Records from a data collection:
===============

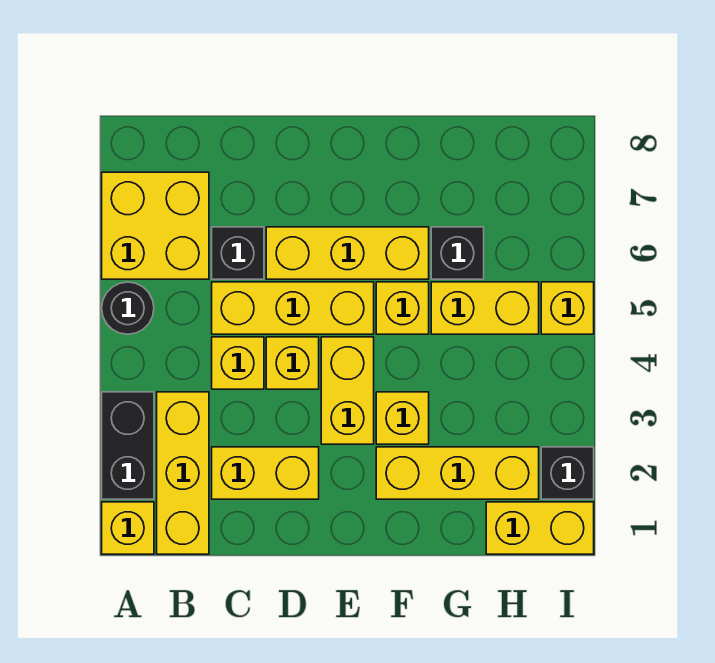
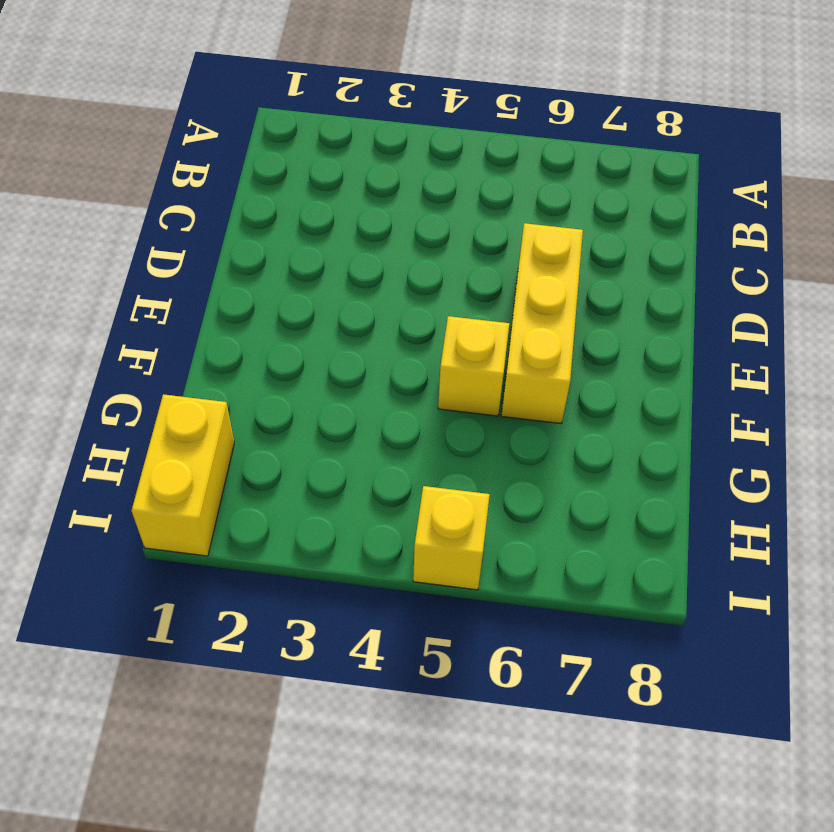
none -> yellow 1x1 brick [102,502,154,554]
none -> black 1x2 brick [102,392,154,499]
none -> black 1x1 round brick [102,282,154,334]

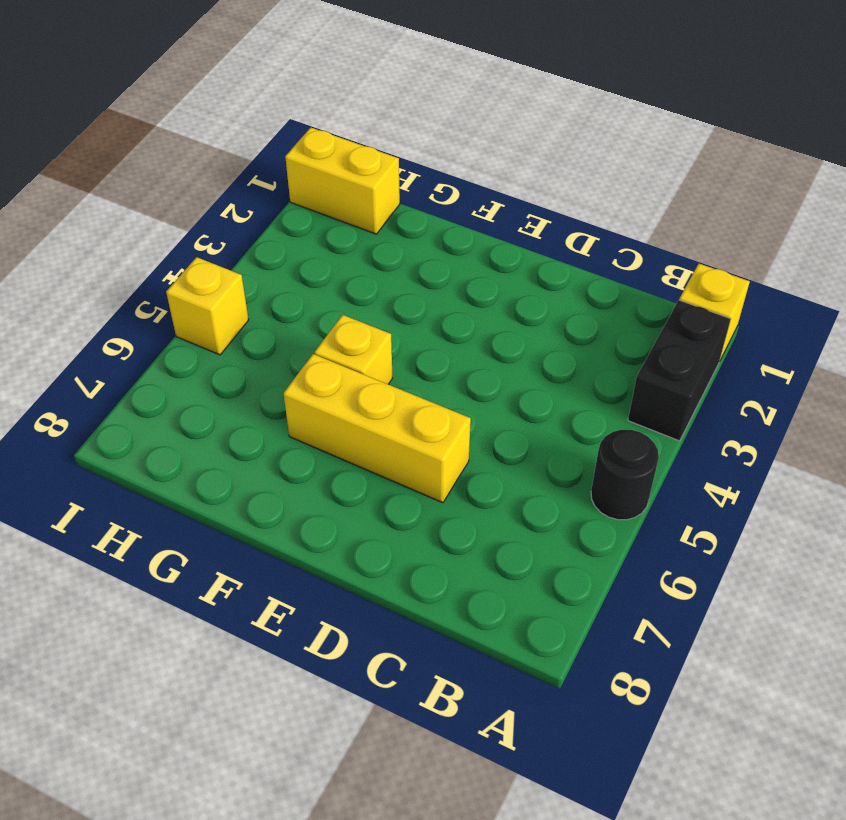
none -> yellow 2x2 brick [102,172,209,279]
none -> yellow 1x3 brick [157,392,209,554]
none -> yellow 1x2 brick [212,447,319,499]

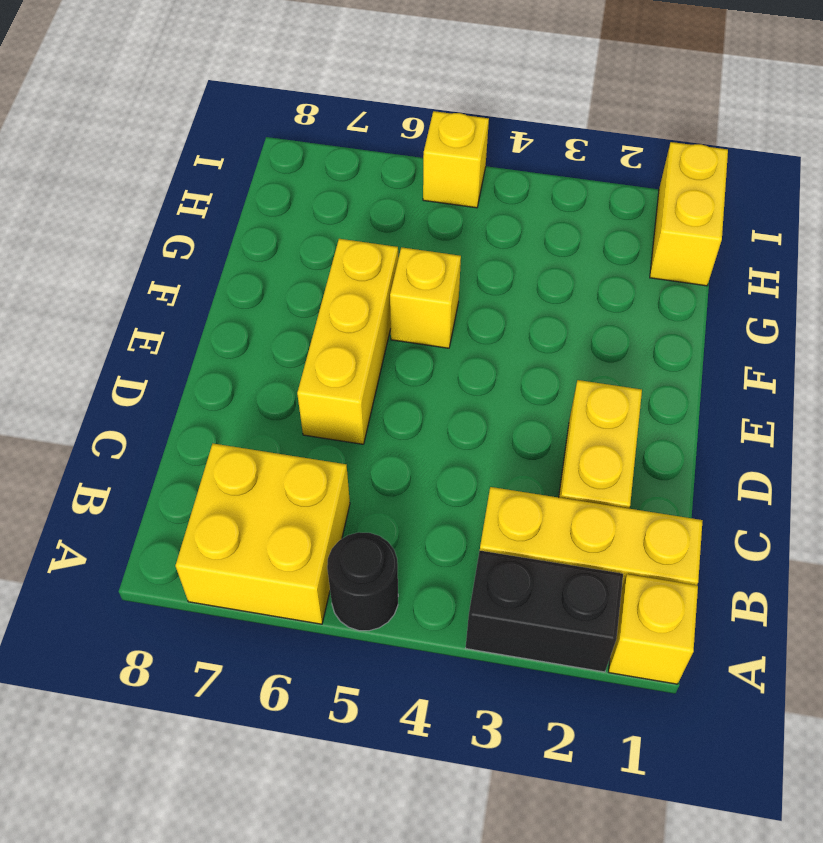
none -> yellow 1x1 brick [212,337,264,389]
none -> yellow 1x3 brick [212,282,374,334]
none -> black 1x1 brick [212,227,264,279]

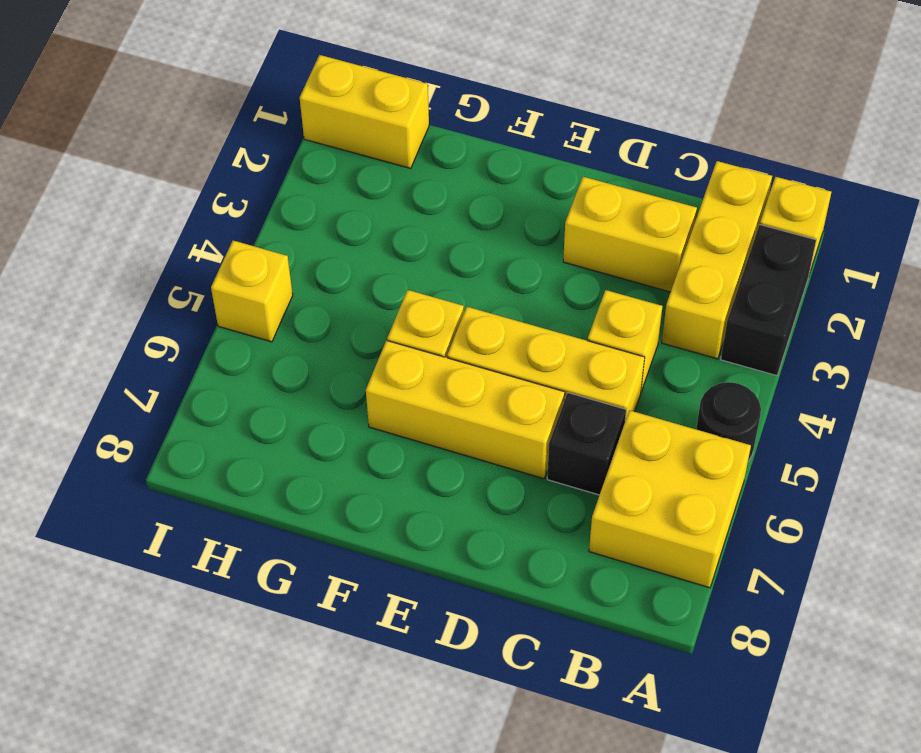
none -> yellow 1x1 brick [266,337,319,389]
none -> yellow 1x2 brick [321,337,374,444]
none -> yellow 1x3 brick [376,447,539,499]

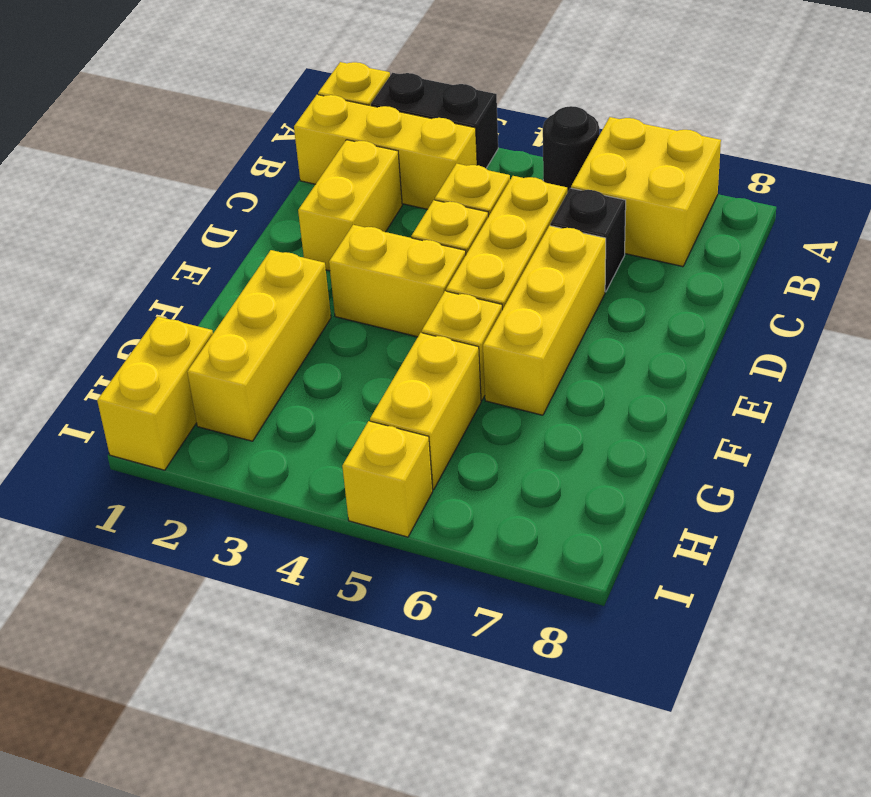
none -> yellow 1x1 brick [376,392,429,444]
none -> black 1x1 brick [431,227,484,279]
none -> black 1x1 brick [541,447,594,499]

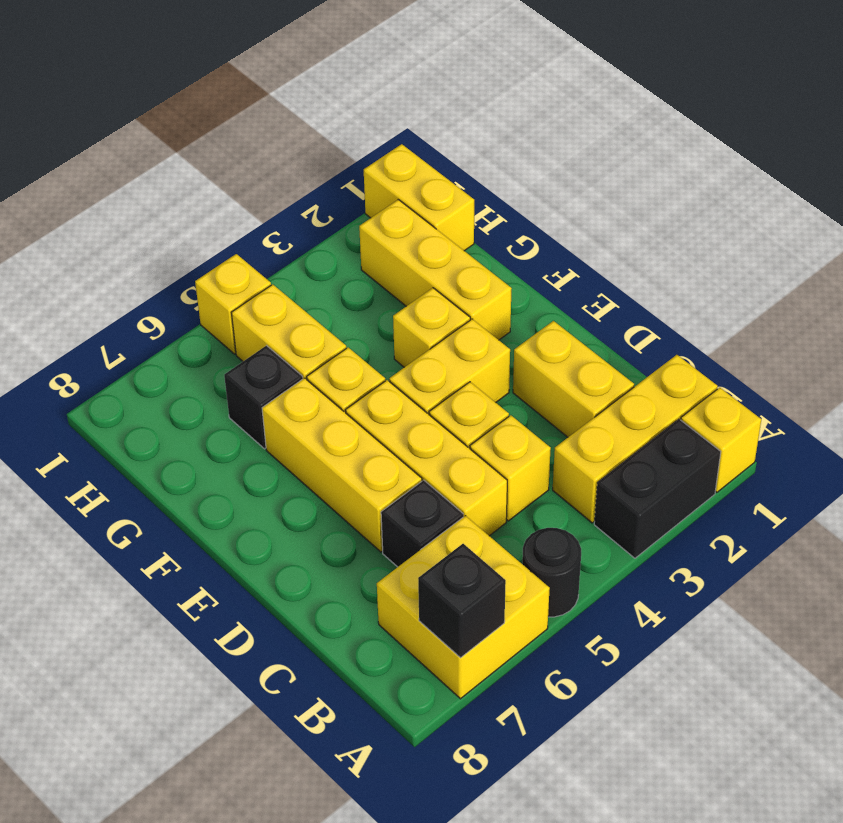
black 1x1 brick [418,544,506,658] -> black 1x1 brick moved to [541,447,594,499]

===============

Exercise requirements:
For the word "black", show every line of the entries that holds it.

Final answer:
none -> black 1x2 brick [102,392,154,499]
none -> black 1x1 round brick [102,282,154,334]
none -> black 1x1 brick [212,227,264,279]
none -> black 1x1 brick [431,227,484,279]
none -> black 1x1 brick [541,447,594,499]
black 1x1 brick [418,544,506,658] -> black 1x1 brick moved to [541,447,594,499]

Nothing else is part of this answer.